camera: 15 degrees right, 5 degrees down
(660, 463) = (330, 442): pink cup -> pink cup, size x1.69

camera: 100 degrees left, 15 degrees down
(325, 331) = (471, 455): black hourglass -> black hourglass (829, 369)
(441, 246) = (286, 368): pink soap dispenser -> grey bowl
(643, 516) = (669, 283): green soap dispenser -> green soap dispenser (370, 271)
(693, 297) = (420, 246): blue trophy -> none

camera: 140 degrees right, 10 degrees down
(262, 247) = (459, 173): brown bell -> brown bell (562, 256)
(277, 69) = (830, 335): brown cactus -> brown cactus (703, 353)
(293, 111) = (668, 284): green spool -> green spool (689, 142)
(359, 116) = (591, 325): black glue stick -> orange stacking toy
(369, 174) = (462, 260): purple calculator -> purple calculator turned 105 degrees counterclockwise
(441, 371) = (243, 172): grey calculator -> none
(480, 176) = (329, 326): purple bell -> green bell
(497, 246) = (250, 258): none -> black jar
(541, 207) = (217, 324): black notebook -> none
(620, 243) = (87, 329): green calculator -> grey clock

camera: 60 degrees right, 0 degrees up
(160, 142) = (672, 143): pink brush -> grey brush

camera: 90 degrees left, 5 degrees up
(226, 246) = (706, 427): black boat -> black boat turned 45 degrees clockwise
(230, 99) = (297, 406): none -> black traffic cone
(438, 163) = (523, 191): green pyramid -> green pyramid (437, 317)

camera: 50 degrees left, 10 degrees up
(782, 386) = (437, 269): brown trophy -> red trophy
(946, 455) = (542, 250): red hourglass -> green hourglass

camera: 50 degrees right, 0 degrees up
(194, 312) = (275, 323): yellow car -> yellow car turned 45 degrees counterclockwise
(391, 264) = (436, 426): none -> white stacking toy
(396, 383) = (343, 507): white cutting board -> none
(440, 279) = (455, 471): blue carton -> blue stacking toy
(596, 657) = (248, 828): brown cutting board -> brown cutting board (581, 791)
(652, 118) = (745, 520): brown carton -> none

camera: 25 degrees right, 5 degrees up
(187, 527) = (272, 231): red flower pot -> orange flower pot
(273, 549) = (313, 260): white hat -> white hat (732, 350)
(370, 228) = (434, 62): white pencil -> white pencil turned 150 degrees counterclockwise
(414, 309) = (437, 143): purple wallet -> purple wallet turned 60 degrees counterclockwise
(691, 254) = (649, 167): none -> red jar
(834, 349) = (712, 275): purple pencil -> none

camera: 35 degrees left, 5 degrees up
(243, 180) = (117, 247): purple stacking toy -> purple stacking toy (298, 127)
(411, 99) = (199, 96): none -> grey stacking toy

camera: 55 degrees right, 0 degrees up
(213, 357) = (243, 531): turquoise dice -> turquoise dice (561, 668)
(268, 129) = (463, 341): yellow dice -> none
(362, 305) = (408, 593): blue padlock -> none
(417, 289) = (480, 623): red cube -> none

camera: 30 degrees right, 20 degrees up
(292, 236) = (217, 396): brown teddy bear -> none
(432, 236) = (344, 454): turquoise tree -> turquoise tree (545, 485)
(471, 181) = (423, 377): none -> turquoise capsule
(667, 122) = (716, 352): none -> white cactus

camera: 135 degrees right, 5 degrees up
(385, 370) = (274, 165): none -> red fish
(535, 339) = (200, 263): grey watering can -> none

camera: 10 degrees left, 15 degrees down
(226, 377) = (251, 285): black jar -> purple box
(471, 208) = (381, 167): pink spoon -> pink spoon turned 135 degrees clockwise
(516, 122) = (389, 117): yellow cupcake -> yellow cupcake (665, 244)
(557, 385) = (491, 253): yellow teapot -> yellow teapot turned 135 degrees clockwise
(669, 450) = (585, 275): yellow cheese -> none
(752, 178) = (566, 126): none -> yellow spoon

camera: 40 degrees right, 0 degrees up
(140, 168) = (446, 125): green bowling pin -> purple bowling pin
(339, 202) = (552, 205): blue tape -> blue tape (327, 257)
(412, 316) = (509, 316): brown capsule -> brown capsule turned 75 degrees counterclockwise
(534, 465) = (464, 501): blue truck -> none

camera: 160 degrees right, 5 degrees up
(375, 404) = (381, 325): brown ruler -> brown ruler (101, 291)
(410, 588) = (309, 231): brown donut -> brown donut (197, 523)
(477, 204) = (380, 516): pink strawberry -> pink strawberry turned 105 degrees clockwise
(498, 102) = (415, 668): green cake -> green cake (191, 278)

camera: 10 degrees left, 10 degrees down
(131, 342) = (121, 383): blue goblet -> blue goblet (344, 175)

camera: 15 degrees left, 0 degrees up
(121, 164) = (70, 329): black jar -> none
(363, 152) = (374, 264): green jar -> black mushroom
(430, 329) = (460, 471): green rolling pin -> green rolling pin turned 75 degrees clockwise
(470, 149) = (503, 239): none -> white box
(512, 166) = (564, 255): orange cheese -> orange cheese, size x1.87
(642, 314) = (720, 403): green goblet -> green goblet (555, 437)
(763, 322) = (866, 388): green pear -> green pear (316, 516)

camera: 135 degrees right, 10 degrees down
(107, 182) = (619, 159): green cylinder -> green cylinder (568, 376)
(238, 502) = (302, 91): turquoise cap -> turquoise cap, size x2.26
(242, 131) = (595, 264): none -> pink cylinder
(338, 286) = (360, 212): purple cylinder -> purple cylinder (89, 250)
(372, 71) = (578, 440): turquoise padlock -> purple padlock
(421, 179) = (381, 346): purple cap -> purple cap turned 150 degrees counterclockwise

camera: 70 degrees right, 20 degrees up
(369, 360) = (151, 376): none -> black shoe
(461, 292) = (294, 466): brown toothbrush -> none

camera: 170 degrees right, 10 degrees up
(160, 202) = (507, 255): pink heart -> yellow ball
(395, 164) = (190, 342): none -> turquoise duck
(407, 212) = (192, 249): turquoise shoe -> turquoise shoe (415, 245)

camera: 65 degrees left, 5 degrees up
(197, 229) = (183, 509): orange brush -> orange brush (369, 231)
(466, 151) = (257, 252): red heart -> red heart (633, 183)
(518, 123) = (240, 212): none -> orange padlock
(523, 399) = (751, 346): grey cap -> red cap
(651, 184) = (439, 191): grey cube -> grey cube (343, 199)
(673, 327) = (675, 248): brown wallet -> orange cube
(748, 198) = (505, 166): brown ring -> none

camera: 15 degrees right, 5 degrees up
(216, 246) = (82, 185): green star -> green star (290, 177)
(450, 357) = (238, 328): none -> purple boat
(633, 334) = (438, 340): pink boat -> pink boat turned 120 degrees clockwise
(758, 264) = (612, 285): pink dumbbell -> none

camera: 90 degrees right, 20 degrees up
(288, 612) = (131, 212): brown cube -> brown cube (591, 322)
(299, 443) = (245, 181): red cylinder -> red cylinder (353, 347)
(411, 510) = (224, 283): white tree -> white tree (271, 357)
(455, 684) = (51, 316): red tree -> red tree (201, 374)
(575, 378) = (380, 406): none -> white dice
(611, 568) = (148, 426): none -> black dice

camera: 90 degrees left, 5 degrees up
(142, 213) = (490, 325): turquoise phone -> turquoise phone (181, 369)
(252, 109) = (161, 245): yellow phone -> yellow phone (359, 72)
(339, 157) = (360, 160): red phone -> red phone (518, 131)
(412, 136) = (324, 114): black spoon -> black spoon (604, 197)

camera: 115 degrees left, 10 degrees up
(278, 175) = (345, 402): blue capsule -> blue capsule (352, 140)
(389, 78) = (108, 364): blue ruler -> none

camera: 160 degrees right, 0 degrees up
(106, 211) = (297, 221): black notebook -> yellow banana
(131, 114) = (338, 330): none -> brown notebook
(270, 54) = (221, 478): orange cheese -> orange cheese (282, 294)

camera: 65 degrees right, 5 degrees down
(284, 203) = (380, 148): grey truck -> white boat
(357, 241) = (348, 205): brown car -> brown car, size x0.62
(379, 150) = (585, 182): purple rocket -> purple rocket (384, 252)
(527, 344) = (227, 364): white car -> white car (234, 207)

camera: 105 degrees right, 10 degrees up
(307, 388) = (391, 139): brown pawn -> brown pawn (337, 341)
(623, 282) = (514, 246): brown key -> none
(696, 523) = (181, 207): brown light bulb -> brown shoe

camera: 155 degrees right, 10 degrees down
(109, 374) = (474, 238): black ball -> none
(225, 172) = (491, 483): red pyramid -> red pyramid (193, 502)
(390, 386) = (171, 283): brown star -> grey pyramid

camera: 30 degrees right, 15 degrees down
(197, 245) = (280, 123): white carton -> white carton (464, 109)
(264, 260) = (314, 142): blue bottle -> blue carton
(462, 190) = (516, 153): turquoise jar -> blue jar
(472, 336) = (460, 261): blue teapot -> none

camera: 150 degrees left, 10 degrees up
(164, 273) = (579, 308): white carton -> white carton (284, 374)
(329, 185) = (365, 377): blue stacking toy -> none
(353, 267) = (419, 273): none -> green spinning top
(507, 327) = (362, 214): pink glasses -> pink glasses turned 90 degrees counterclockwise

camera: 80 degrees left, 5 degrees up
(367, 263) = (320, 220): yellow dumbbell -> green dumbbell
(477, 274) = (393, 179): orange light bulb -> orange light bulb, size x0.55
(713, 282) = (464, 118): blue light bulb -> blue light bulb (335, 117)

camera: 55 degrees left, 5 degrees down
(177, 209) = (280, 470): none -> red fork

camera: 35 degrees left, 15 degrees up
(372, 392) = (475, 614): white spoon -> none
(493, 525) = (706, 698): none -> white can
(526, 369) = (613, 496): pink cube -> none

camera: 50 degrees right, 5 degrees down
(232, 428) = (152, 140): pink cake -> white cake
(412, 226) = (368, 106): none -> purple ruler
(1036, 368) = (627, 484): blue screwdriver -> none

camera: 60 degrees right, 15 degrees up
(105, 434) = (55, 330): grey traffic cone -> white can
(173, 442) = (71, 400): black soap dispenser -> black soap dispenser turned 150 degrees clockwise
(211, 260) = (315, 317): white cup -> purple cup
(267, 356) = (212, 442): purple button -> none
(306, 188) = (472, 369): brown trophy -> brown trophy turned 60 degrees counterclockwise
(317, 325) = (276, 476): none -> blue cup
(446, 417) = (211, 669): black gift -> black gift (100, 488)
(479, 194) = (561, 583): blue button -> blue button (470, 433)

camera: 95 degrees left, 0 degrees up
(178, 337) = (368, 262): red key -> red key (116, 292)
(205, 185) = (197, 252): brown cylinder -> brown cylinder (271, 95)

....................

**What you are asked to do:** The first line of the data, the line with "(620, 243) = (87, 329): green", and all lines in between are to be copied exactly. Leave out everything else.

**Output:**
camera: 15 degrees right, 5 degrees down
(660, 463) = (330, 442): pink cup -> pink cup, size x1.69

camera: 100 degrees left, 15 degrees down
(325, 331) = (471, 455): black hourglass -> black hourglass (829, 369)
(441, 246) = (286, 368): pink soap dispenser -> grey bowl
(643, 516) = (669, 283): green soap dispenser -> green soap dispenser (370, 271)
(693, 297) = (420, 246): blue trophy -> none

camera: 140 degrees right, 10 degrees down
(262, 247) = (459, 173): brown bell -> brown bell (562, 256)
(277, 69) = (830, 335): brown cactus -> brown cactus (703, 353)
(293, 111) = (668, 284): green spool -> green spool (689, 142)
(359, 116) = (591, 325): black glue stick -> orange stacking toy
(369, 174) = (462, 260): purple calculator -> purple calculator turned 105 degrees counterclockwise
(441, 371) = (243, 172): grey calculator -> none
(480, 176) = (329, 326): purple bell -> green bell
(497, 246) = (250, 258): none -> black jar
(541, 207) = (217, 324): black notebook -> none
(620, 243) = (87, 329): green calculator -> grey clock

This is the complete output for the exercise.